_WHAT THE EXERCISE ASKS_
From the line containing "red bowling pin (no. 2 from left)" to the end of the records, print every line exactly, both ends included, and leave out the pictures.

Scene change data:
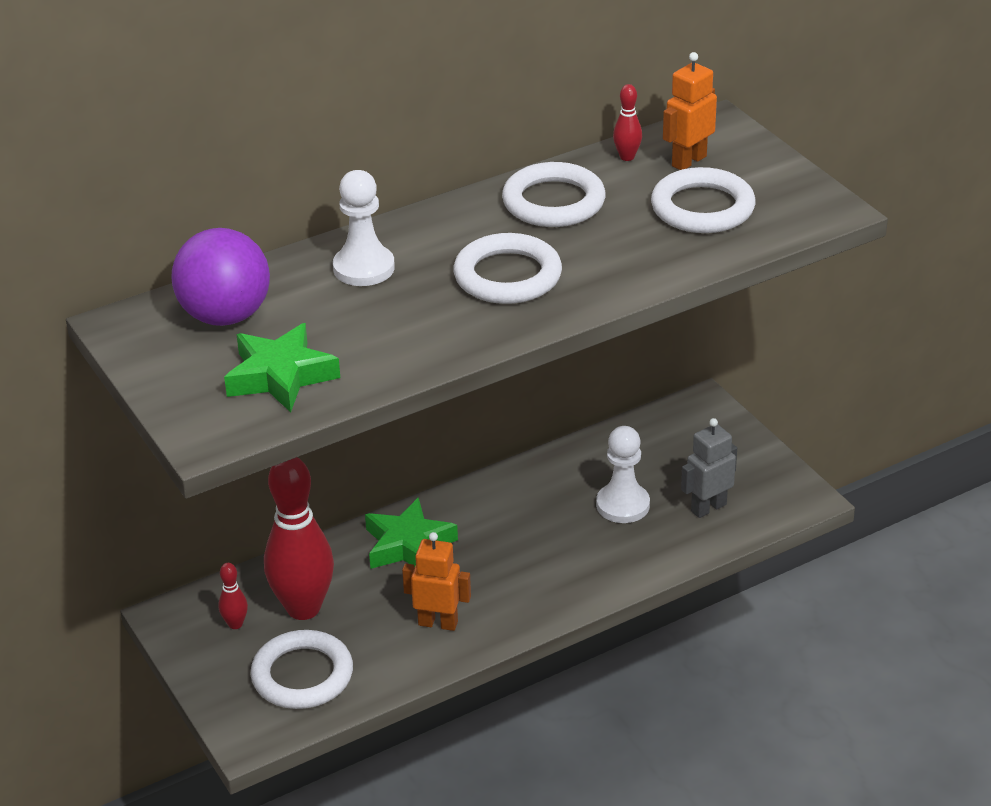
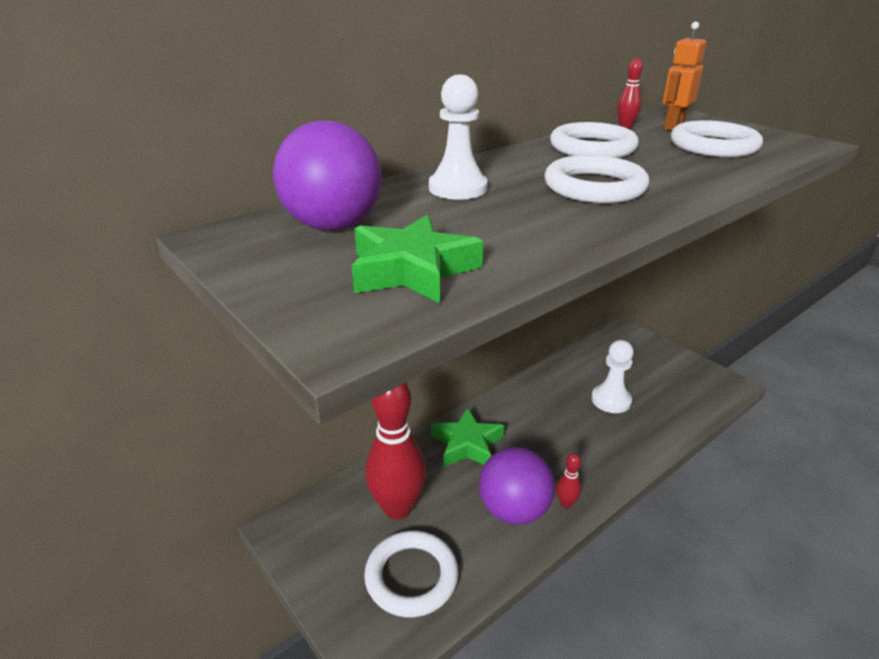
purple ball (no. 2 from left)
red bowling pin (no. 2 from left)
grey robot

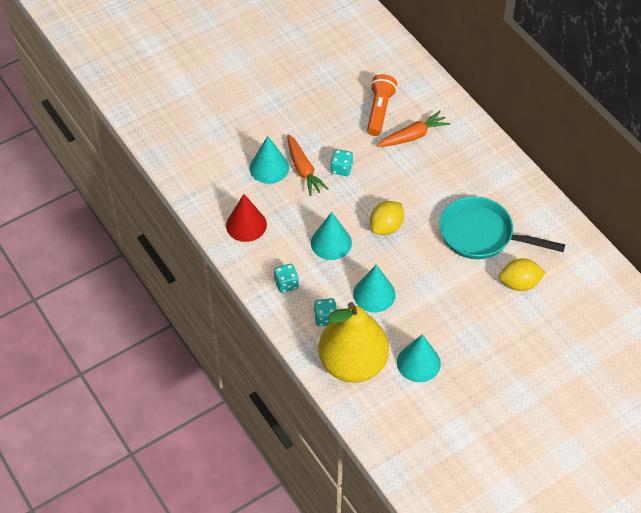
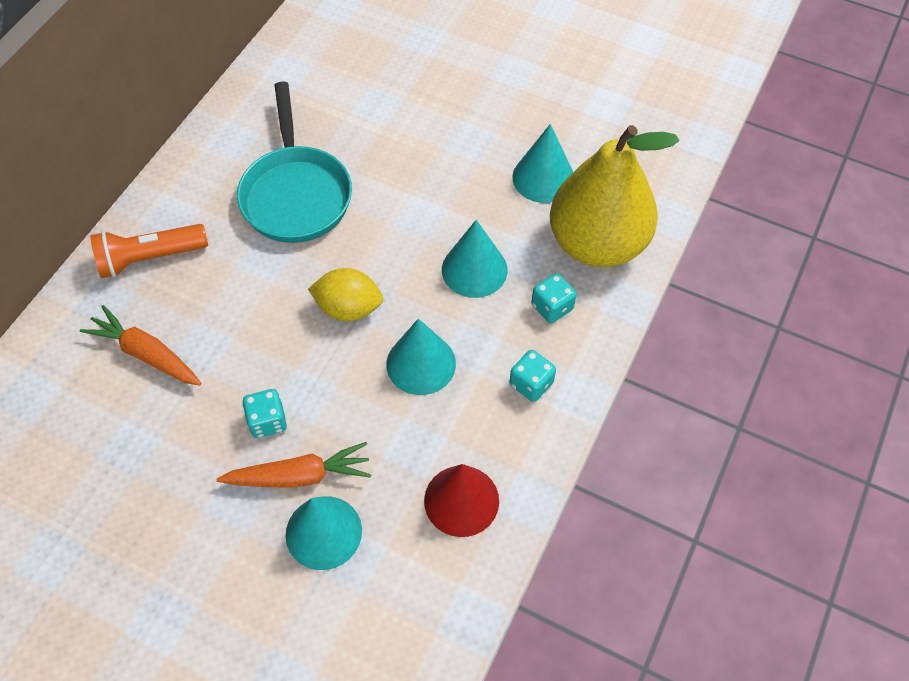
orange flashlight
orange carrot (no. 2 from left)
yellow lemon (no. 2 from left in the first image)

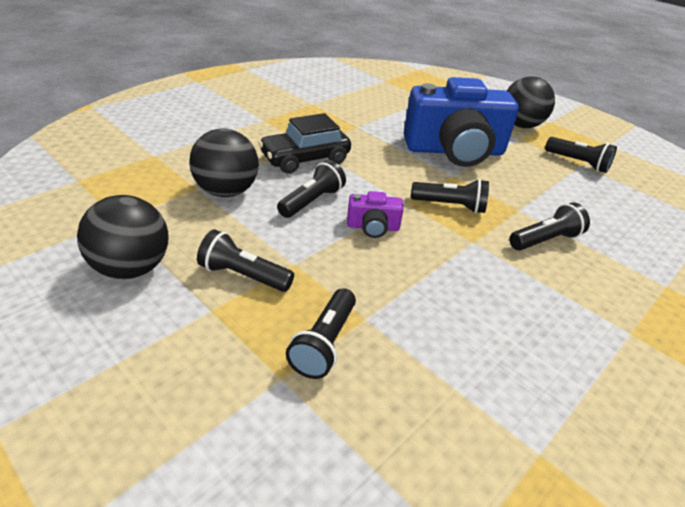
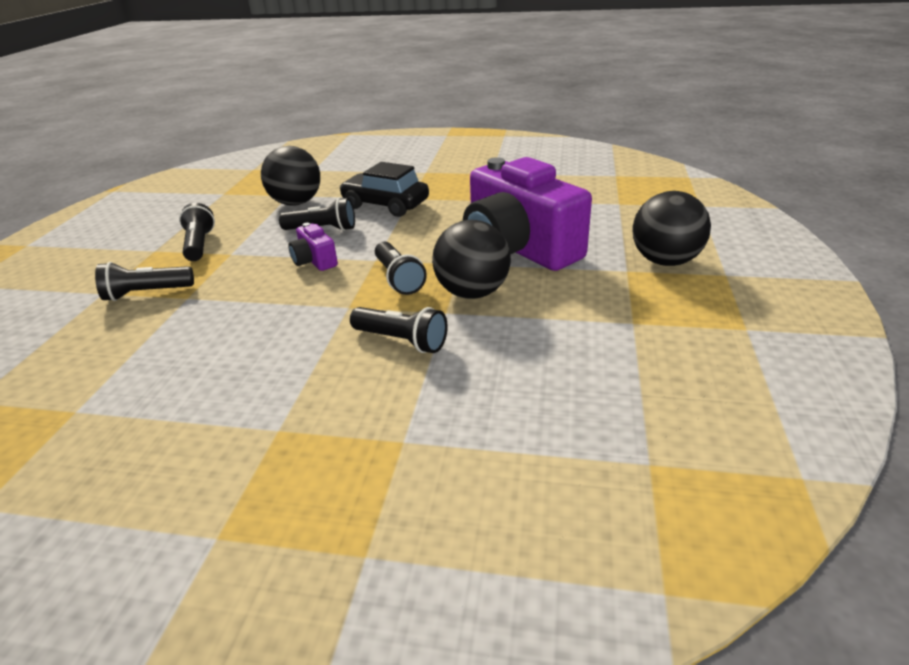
black ball (no. 2 from left)
purple camera (no. 2 from left)
black flashlight (no. 6 from left in the first image)

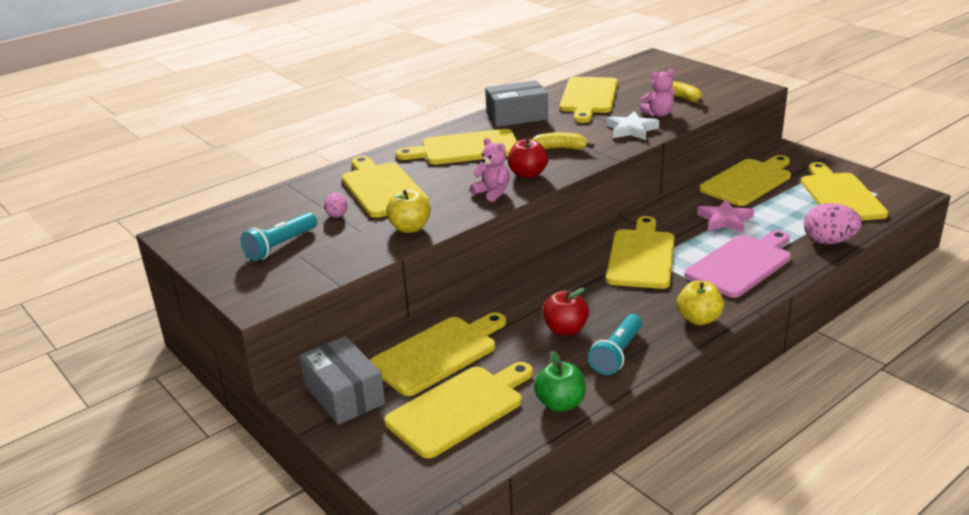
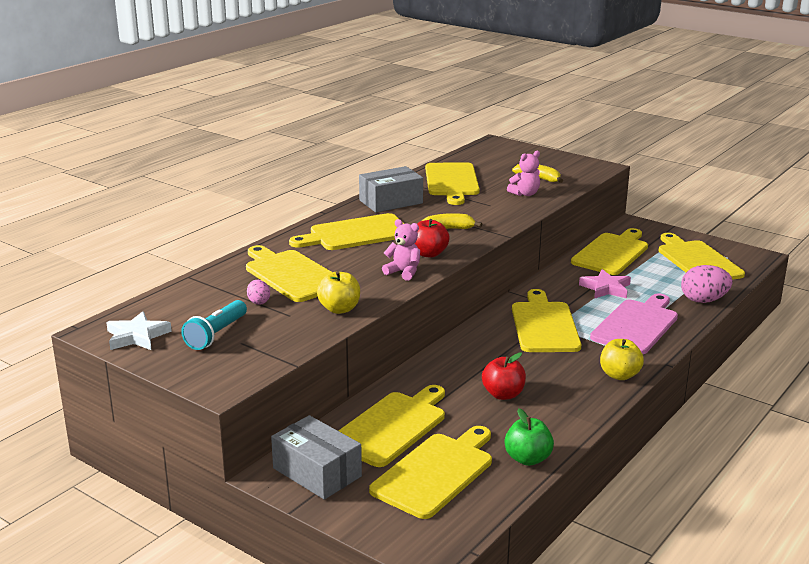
white star
turquoise flashlight (no. 2 from left in the first image)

_SOLUTION BELOW_
red bowling pin (no. 2 from left)
grey robot

orange flashlight
orange carrot (no. 2 from left)
yellow lemon (no. 2 from left in the first image)

black ball (no. 2 from left)
purple camera (no. 2 from left)
black flashlight (no. 6 from left in the first image)

white star
turquoise flashlight (no. 2 from left in the first image)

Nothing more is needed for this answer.